> Task
Using the records below, return exactly the lines from the one containing "[(47,471),(38,455),(26,461),(27,463),(25,464),(33,478),(47,471)]" through the last, and omit pictures.

> Dataset records
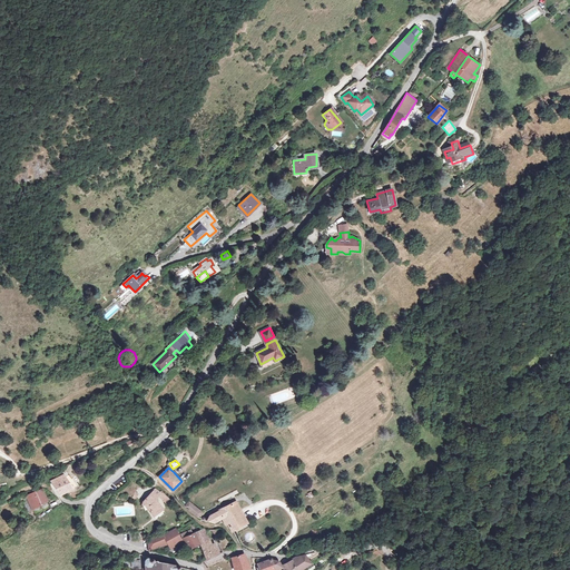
[(70,485),(62,474),(52,481),(61,493),(70,485)]
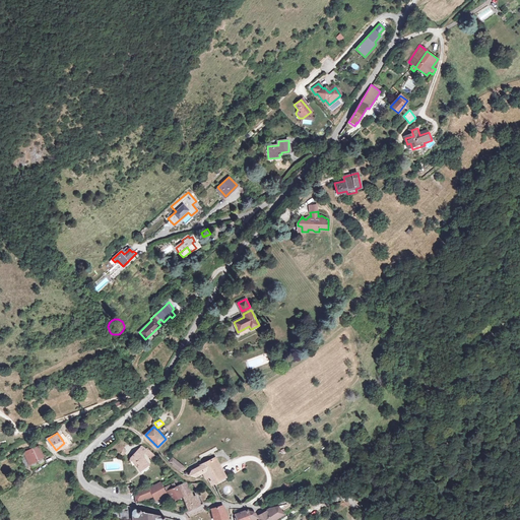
[(127,443),(121,440),(114,450),(120,454),(127,443)]
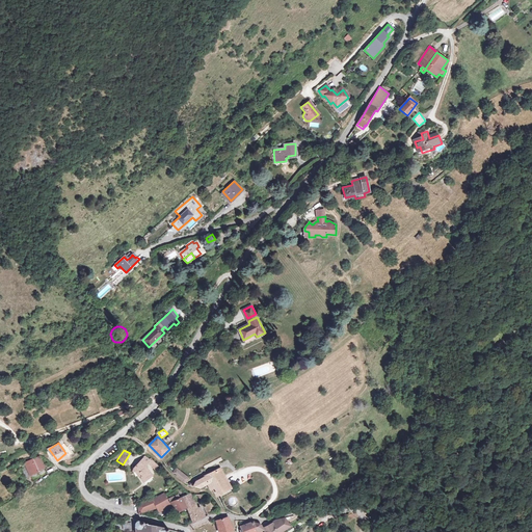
[(47,471),(38,455),(26,461),(27,463),(25,464),(33,478),(47,471)]
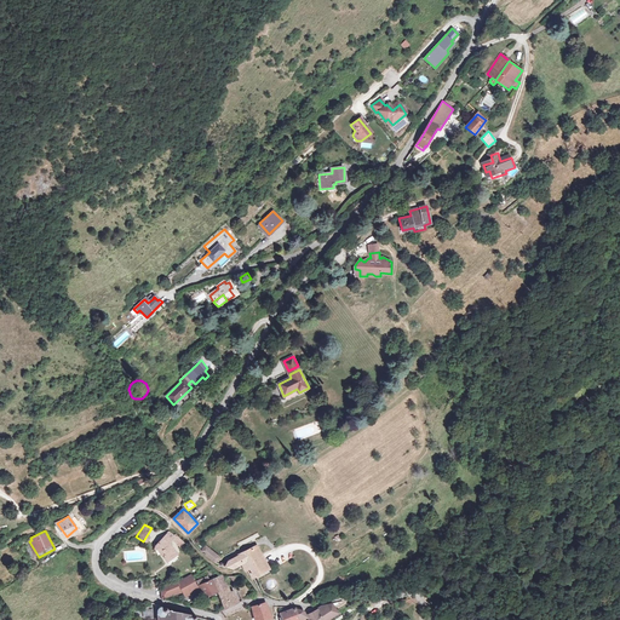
[(181,546),(185,543),(176,534),(174,535),(168,532),(155,546),(156,550),(159,549),(168,562),(177,555),(168,544),(173,540),(181,546)]
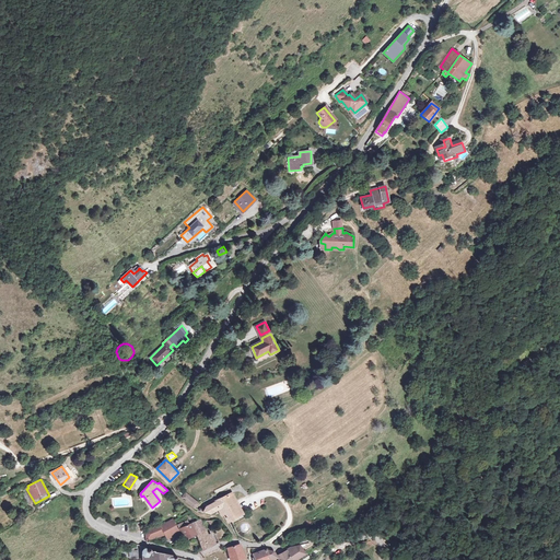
[(186,491),(182,497),(186,501),(190,496),(186,491)]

> Solution for this problem
[(47,471),(38,455),(26,461),(27,463),(25,464),(33,478),(47,471)]
[(181,546),(185,543),(176,534),(174,535),(168,532),(155,546),(156,550),(159,549),(168,562),(177,555),(168,544),(173,540),(181,546)]
[(186,491),(182,497),(186,501),(190,496),(186,491)]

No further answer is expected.